> **EXERCISE REQUIREMENTS**: When you reach the line in the listing below that contains "red light bulb: 1 -> 0", begin returning lines exactly as written, and stop after the line that contains "orange soap dispenser: 3 -> 1". Return no other lines.

> **DATA**:
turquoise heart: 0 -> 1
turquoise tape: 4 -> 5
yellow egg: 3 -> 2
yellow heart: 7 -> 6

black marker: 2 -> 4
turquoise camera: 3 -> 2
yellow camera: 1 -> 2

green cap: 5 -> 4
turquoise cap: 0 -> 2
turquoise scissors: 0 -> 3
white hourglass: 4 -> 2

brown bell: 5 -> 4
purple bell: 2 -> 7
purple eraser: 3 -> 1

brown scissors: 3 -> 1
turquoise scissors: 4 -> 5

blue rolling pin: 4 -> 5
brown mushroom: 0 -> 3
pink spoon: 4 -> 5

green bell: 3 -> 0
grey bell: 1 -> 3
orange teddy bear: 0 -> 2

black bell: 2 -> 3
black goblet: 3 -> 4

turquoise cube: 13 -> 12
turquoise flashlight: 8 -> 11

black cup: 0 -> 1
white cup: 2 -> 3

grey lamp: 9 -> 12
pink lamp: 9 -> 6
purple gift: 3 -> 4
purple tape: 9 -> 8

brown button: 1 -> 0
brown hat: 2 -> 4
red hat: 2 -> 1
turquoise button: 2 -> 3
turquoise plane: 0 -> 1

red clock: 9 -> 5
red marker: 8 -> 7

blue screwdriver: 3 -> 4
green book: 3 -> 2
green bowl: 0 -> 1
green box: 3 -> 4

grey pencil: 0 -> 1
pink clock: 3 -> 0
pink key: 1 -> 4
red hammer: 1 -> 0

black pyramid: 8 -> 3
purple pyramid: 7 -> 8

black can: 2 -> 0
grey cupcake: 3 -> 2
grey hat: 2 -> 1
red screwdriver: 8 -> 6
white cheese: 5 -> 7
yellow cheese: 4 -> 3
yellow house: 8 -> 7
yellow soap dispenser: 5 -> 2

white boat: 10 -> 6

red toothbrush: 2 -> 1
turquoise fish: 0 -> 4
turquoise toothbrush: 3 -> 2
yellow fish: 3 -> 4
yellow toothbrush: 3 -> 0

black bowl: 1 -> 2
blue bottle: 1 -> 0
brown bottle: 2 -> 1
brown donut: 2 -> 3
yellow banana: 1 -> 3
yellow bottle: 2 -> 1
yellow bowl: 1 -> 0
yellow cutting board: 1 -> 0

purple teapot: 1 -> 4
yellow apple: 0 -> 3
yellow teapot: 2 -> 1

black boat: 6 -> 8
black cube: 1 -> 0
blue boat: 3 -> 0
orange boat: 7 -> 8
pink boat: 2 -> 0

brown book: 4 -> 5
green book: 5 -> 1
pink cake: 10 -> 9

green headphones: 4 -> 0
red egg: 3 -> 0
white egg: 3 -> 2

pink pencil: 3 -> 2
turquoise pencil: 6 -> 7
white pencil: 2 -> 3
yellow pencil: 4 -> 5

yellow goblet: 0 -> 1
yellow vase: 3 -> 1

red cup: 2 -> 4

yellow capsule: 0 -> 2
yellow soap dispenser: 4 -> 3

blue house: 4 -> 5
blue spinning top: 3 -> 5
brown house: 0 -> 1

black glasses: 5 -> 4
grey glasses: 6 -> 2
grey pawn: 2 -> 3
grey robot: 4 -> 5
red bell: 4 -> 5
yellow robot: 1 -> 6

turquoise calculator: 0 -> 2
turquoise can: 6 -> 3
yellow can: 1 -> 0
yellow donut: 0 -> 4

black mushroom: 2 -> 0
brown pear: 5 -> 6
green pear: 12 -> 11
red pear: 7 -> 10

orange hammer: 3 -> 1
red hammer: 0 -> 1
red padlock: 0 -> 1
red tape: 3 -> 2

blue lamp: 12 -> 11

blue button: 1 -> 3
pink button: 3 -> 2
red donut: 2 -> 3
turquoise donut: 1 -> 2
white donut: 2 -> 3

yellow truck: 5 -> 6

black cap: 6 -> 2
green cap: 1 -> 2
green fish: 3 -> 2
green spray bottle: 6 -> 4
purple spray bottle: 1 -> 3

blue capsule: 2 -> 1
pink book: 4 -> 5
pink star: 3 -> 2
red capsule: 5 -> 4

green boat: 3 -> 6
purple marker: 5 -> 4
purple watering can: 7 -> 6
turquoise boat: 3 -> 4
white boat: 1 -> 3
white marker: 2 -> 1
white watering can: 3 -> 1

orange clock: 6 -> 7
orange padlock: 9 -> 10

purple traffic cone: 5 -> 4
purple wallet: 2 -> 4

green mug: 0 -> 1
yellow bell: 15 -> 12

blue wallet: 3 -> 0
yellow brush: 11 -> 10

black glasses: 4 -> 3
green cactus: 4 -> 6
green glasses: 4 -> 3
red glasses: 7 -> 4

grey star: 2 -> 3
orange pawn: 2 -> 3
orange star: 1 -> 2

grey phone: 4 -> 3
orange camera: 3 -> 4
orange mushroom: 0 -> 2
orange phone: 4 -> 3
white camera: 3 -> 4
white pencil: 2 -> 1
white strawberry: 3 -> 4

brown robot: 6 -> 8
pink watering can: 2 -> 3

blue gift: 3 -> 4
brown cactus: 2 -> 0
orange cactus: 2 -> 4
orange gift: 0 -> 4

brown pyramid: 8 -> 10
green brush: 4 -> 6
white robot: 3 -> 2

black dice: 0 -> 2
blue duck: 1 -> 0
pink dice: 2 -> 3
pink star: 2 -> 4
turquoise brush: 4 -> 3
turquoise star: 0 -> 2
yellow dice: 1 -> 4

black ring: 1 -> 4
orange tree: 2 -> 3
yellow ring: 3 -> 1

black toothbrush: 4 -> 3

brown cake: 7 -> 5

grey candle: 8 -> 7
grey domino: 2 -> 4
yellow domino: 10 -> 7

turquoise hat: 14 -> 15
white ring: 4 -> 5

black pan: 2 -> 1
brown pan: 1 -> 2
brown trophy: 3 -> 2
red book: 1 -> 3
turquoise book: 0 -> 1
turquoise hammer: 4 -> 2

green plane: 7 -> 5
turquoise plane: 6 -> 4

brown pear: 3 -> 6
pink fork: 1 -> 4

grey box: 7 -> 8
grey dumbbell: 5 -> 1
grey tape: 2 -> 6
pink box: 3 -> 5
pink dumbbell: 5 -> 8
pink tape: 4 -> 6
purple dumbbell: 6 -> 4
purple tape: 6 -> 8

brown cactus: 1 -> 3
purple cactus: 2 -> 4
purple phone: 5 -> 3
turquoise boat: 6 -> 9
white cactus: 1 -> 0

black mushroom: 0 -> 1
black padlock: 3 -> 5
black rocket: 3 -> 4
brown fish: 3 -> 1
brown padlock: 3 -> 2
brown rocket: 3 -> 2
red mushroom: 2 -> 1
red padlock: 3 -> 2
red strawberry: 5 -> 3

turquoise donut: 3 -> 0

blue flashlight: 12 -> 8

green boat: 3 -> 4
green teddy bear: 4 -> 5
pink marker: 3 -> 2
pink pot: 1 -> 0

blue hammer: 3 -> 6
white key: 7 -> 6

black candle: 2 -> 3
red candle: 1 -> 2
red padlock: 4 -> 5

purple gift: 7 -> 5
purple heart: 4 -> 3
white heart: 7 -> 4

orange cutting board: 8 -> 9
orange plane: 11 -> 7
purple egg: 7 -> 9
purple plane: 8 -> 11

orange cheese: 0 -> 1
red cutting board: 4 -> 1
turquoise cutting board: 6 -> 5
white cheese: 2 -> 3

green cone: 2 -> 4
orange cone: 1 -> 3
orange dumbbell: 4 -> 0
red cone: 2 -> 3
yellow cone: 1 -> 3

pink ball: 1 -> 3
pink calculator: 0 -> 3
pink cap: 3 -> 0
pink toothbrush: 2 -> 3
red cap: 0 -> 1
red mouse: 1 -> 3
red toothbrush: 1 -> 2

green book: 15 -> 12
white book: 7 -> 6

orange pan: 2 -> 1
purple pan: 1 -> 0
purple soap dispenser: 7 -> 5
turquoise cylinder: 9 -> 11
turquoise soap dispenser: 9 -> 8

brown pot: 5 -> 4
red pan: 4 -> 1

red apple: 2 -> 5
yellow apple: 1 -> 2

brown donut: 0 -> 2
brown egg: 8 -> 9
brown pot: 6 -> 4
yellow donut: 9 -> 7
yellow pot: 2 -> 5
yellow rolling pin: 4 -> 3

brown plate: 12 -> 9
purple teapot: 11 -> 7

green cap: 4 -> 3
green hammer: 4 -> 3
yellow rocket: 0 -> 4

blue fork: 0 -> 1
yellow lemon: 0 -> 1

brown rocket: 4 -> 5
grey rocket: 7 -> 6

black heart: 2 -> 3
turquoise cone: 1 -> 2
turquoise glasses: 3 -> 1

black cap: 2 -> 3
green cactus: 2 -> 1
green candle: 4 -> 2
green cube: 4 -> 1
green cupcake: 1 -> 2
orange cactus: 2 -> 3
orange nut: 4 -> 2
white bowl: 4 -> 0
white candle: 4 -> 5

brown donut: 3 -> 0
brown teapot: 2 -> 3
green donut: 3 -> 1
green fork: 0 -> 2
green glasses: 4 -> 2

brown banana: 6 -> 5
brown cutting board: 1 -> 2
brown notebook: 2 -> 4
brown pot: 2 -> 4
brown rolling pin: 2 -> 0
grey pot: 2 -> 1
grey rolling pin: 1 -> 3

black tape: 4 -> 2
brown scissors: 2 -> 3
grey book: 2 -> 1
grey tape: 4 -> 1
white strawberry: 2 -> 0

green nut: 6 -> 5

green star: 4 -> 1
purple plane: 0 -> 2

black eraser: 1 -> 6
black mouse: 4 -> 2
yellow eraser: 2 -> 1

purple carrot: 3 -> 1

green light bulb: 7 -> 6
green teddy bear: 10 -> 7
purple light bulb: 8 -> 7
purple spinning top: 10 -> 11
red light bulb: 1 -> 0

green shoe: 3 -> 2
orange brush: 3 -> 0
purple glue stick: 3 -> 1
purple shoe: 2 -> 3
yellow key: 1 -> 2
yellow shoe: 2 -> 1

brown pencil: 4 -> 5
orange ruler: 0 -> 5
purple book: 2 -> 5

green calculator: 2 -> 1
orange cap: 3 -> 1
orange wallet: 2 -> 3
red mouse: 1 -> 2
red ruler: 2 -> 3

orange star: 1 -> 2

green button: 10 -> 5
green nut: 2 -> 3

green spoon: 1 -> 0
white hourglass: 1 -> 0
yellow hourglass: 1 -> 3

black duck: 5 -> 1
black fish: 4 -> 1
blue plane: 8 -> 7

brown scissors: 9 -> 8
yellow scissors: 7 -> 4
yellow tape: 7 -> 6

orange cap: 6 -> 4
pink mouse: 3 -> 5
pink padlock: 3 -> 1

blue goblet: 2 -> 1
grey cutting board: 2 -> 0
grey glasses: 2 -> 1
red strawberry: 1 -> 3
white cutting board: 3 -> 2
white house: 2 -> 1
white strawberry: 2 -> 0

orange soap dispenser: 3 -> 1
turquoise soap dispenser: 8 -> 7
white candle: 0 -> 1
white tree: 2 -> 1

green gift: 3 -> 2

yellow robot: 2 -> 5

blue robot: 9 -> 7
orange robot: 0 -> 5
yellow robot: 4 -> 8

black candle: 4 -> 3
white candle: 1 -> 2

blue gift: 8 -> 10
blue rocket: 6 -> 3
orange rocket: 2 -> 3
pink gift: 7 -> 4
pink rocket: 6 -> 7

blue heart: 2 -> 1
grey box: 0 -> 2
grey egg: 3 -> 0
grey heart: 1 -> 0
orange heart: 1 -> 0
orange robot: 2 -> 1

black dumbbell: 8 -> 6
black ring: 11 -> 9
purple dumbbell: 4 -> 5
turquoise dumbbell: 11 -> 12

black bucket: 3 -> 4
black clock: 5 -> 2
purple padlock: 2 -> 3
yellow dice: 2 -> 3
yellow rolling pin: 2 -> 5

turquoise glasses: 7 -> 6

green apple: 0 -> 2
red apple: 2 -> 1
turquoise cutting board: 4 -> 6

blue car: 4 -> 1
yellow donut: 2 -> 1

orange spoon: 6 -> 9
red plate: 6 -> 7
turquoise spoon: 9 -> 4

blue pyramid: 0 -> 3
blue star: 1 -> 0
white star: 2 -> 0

> **RESPONSE**:
red light bulb: 1 -> 0

green shoe: 3 -> 2
orange brush: 3 -> 0
purple glue stick: 3 -> 1
purple shoe: 2 -> 3
yellow key: 1 -> 2
yellow shoe: 2 -> 1

brown pencil: 4 -> 5
orange ruler: 0 -> 5
purple book: 2 -> 5

green calculator: 2 -> 1
orange cap: 3 -> 1
orange wallet: 2 -> 3
red mouse: 1 -> 2
red ruler: 2 -> 3

orange star: 1 -> 2

green button: 10 -> 5
green nut: 2 -> 3

green spoon: 1 -> 0
white hourglass: 1 -> 0
yellow hourglass: 1 -> 3

black duck: 5 -> 1
black fish: 4 -> 1
blue plane: 8 -> 7

brown scissors: 9 -> 8
yellow scissors: 7 -> 4
yellow tape: 7 -> 6

orange cap: 6 -> 4
pink mouse: 3 -> 5
pink padlock: 3 -> 1

blue goblet: 2 -> 1
grey cutting board: 2 -> 0
grey glasses: 2 -> 1
red strawberry: 1 -> 3
white cutting board: 3 -> 2
white house: 2 -> 1
white strawberry: 2 -> 0

orange soap dispenser: 3 -> 1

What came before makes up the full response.